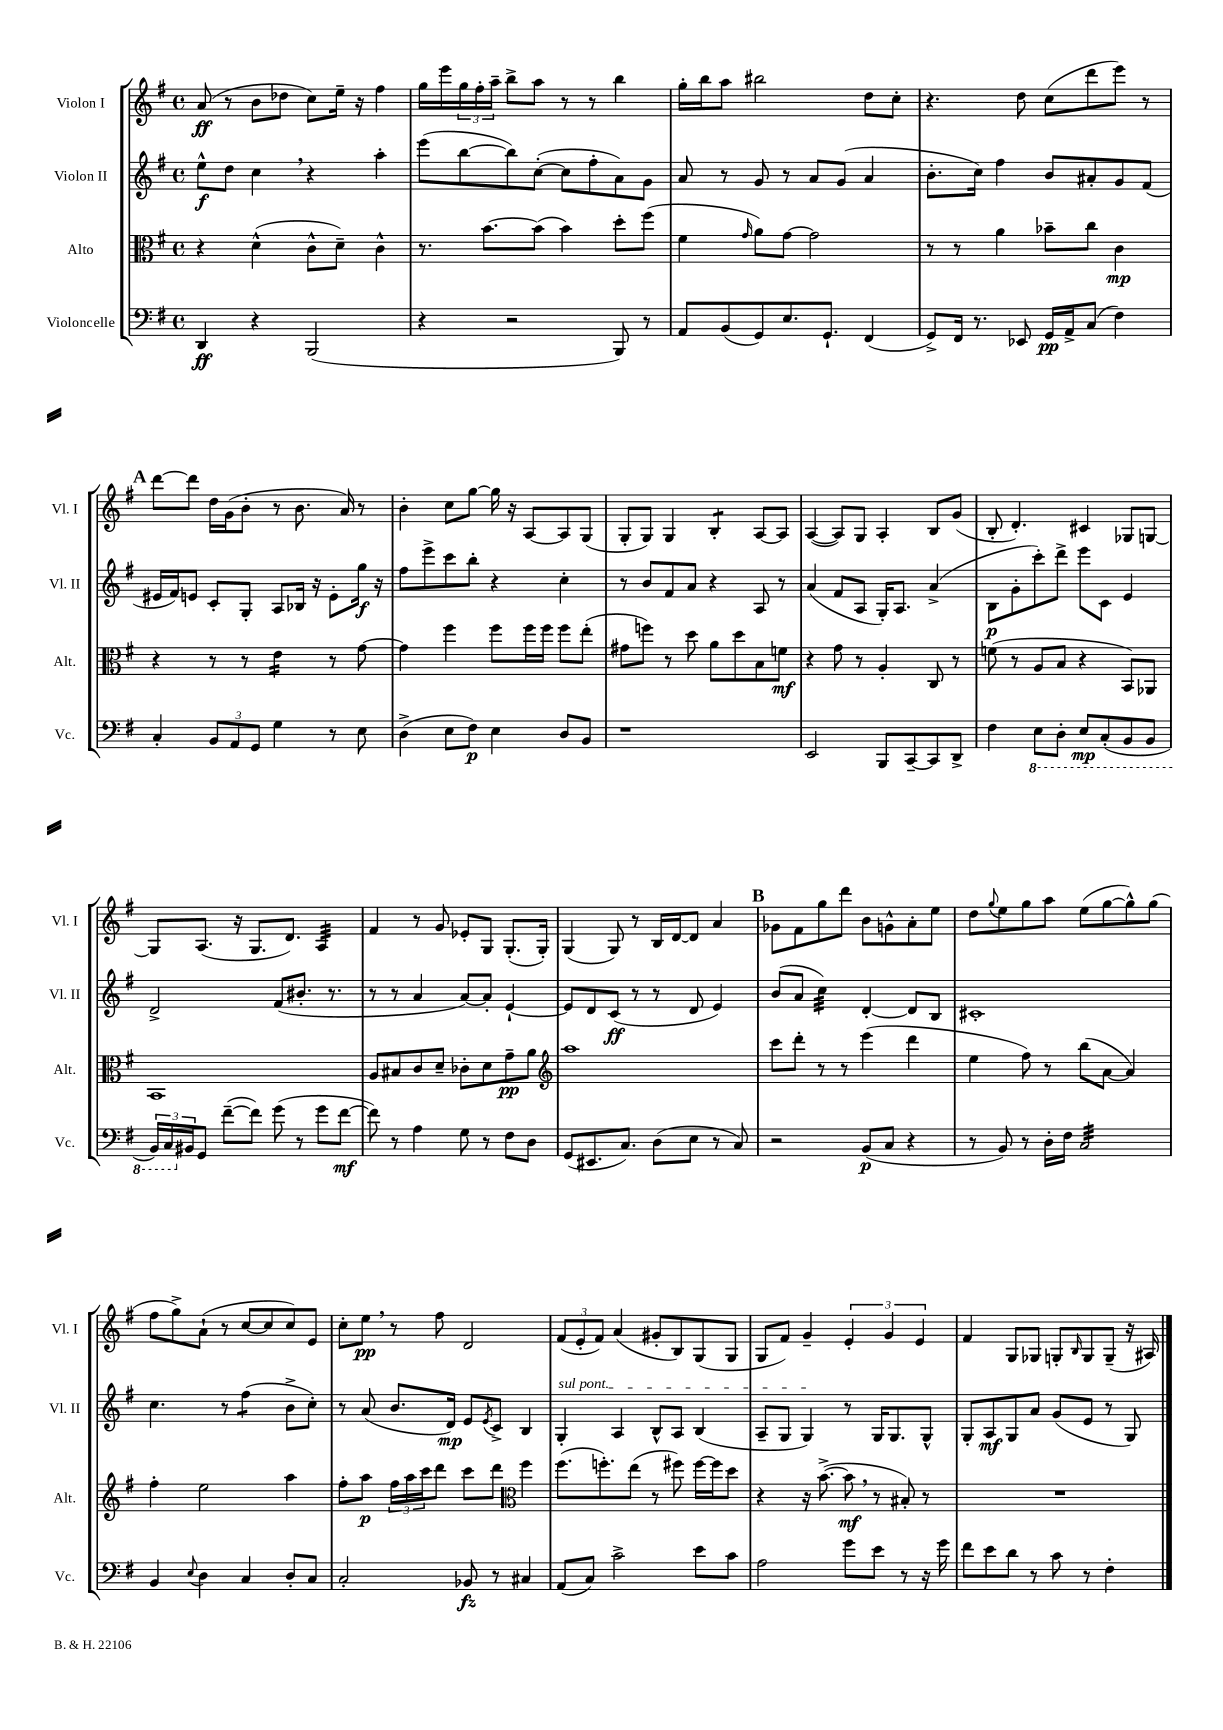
<<
\new StaffGroup <<
\new Staff = "s0" \with { instrumentName = "Violon I" shortInstrumentName = "Vl. I" } {
    \clef treble \key g \major \defaultTimeSignature \time 4/4
    a'8\ff( r8 b'8 des''8 c''8) e''16-- r16 fis''4 |
    g''16 e'''16 \tuplet 3/2 { g''16 fis''16-. a''16-- } b''8-> a''8 r8 r8 b''4 |
    g''16-. b''16 a''8 bis''2 d''8 c''8-. |
    r4. d''8 c''8( d'''8 e'''8) r8 |
    \mark \markup { \bold "A" } d'''8~ d'''8 d''16 g'16( b'8-. r8 b'8. a'16) r8 |
    b'4-. c''8 g''8~ g''16 r16 a8~ a8 g8( |
    g8-. g8) g4 b4:8-. a8~ a8 |
    a4~( a8) g8 a4-. b8 g'8( |
    b8-. d'4.-.) cis'4 ges8 g8~ |
    g8 a8.( r16 g8. d'8.) a4:32 |
    fis'4 r8 g'8 ees'8-. g8 g8.-.( g16-.) |
    g4( g8) r8 b16 d'16~ d'8 a'4 |
    \mark \markup { \bold "B" } ges'8 fis'8 g''8 d'''8 b'8 g'8-^ a'8-. e''8 |
    d''8 \appoggiatura { g''8 } e''8 g''8 a''8 e''8( g''8~ g''8-^) g''8( |
    fis''8 g''8->) a'8-!( r8 c''8~ c''8 c''8) e'8 |
    c''8-. e''8\pp \breathe r8 fis''8 d'2 |
    \tuplet 3/2 { fis'8( e'8-. fis'8) } a'4( gis'8-. b8) g8( g8 |
    g8 fis'8) g'4-- \tuplet 3/2 { e'4-. g'4 e'4 } |
    fis'4 g8 ges8 g8-. \grace { b16 } g8 g8--( r16 ais16) \bar "|." |
}
\new Staff = "s1" \with { instrumentName = "Violon II" shortInstrumentName = "Vl. II" } {
    \clef treble \key g \major \defaultTimeSignature \time 4/4
    e''8-^\f d''8 c''4 \breathe r4 a''4-. |
    e'''8( b''8~ b''8) c''8~-.( c''8 fis''8-. a'8) g'8 |
    a'8 r8 g'8 r8 a'8 g'8( a'4 |
    b'8.-. c''16) fis''4 b'8 ais'8-. g'8 fis'8( |
    \mark \markup { \bold "A" } eis'16 fis'16) e'8 c'8-. g8-. a8 bes16 r16 e'8-. g''16\f r16 |
    fis''8 e'''8-> c'''8 b''8-. r4 c''4-. |
    r8 b'8 fis'8 a'8 r4 a8 r8 |
    a'4( fis'8 a8 g16-.) a8. a'4->( |
    b8\p g'8-. c'''8-.) d'''8-> e'''8 c'8 e'4 |
    d'2-> fis'8( bis'8.-. r8. |
    r8 r8 a'4 a'8~) a'8-. e'4~-! |
    e'8 d'8 c'8\ff( r8 r8 d'8 e'4) |
    \mark \markup { \bold "B" } b'8( a'8 c''4:32) d'4~-. d'8 b8 |
    cis'1-. |
    c''4. r8 fis''4:8( b'8-> c''8-.) |
    r8 a'8( b'8. d'16\mp) e'8 \acciaccatura { e'8 } c'8-> b4 |
    \once \override TextSpanner.bound-details.left.text = \markup { \italic "sul pont." } g4-.\startTextSpan a4 b8-^ a8 b4( |
    a8-- g8 g4\stopTextSpan) r8 g16 g8. g8-^ |
    g8-. a8\mf g8 a'8 g'8( e'8 r8 g8) \bar "|." |
}
\new Staff = "s2" \with { instrumentName = "Alto" shortInstrumentName = "Alt." } {
    \clef alto \key g \major \defaultTimeSignature \time 4/4
    r4 d'4-^( c'8-^ d'8--) c'4-^ |
    r8. b'8.~ b'8( b'4) d''8-. fis''8( |
    fis'4 \grace { g'16 } a'8) g'8~ g'2 |
    r8 r8 a'4 bes'8-- c''8 c'4\mp |
    \mark \markup { \bold "A" } r4 r8 r8 e'4:16 r8 g'8~ |
    g'4 fis''4 fis''8 fis''16 fis''16 fis''8 e''8-.( |
    gis'8 f''8) r8 d''8 a'8 d''8 b8 f'8\mf |
    r4 g'8 r8 a4-. c8 r8 |
    f'8( r8 a8 b8 r4 b,8) aes,8 |
    b,1 |
    a8 bis8 c'8 d'8-- ces'8-. d'8 g'8--\pp a'8 |
    \clef treble a''1 |
    \mark \markup { \bold "B" } c'''8 d'''8-. r8 r8 e'''4( d'''4 |
    e''4 fis''8) r8 b''8( a'8~ a'4) |
    fis''4-. e''2 a''4 |
    fis''8-. a''8\p \tuplet 3/2 { fis''16 a''16 c'''16 } d'''8 c'''8 d'''8 \clef alto fis''4 |
    fis''8.( f''8.-.) e''8( r8 fis''8) fis''16~ fis''16 d''8 |
    r4 r16 b'8.~->( b'8\mf \breathe r8 bis8-.) r8 |
    R1 \bar "|." |
}
\new Staff = "s3" \with { instrumentName = "Violoncelle" shortInstrumentName = "Vc." } {
    \clef bass \key g \major \defaultTimeSignature \time 4/4
    d,4\ff r4 b,,2( |
    r4 r2 b,,8) r8 |
    a,8 b,8( g,8) e8. g,8.-! fis,4( |
    g,8->) fis,16 r8. ees,8 g,16\pp a,16-> c8( fis4) |
    \mark \markup { \bold "A" } c4-. \tuplet 3/2 { b,8 a,8 g,8 } g4 r8 e8 |
    d4->( e8 fis8\p) e4 d8 b,8 |
    r1 |
    e,2 b,,8 c,8~-- c,8 d,8-> |
    fis4 \ottava #-1 e,8 d,8-. e,8\mp c,8-.( b,,8 b,,8 |
    \tuplet 3/2 { b,,16) c,16 \ottava #0 bis,16 } g,8 fis'8~--( fis'8) g'8( r8 g'8 fis'8~\mf |
    fis'8) r8 a4 g8 r8 fis8 d8 |
    g,8( eis,8. c8.) d8( e8 r8 c8) |
    \mark \markup { \bold "B" } r2 b,8\p( c8 r4 |
    r8 b,8) r8 d16-. fis16 c2:32 |
    b,4 \appoggiatura { e8 } d4 c4 d8-. c8 |
    c2-. bes,8\fz r8 cis4 |
    a,8( c8) c'2-> e'8 c'8 |
    a2 g'8 e'8 r8 r16 g'16 |
    fis'8 e'8 d'8 r8 c'8 r8 fis4-. \bar "|." |
}
>>
>>
\layout { \context { \Score \remove "Bar_number_engraver" } }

++++++++++

**GOAL OF THE EXERCISE**
Output as a numbered list every line from the start of the records through the line containing "g4( g8) r8 b16 d'16~ d'8 a'4 |", including that line and skipping blank lines. Leave the pictures out.

**SOLUTION FOR THIS EXERCISE**
1. <<
2. \new StaffGroup <<
3. \new Staff = "s0" \with { instrumentName = "Violon I" shortInstrumentName = "Vl. I" } {
4.     \clef treble \key g \major \defaultTimeSignature \time 4/4
5.     a'8\ff( r8 b'8 des''8 c''8) e''16-- r16 fis''4 |
6.     g''16 e'''16 \tuplet 3/2 { g''16 fis''16-. a''16-- } b''8-> a''8 r8 r8 b''4 |
7.     g''16-. b''16 a''8 bis''2 d''8 c''8-. |
8.     r4. d''8 c''8( d'''8 e'''8) r8 |
9.     \mark \markup { \bold "A" } d'''8~ d'''8 d''16 g'16( b'8-. r8 b'8. a'16) r8 |
10.     b'4-. c''8 g''8~ g''16 r16 a8~ a8 g8( |
11.     g8-. g8) g4 b4:8-. a8~ a8 |
12.     a4~( a8) g8 a4-. b8 g'8( |
13.     b8-. d'4.-.) cis'4 ges8 g8~ |
14.     g8 a8.( r16 g8. d'8.) a4:32 |
15.     fis'4 r8 g'8 ees'8-. g8 g8.-.( g16-.) |
16.     g4( g8) r8 b16 d'16~ d'8 a'4 |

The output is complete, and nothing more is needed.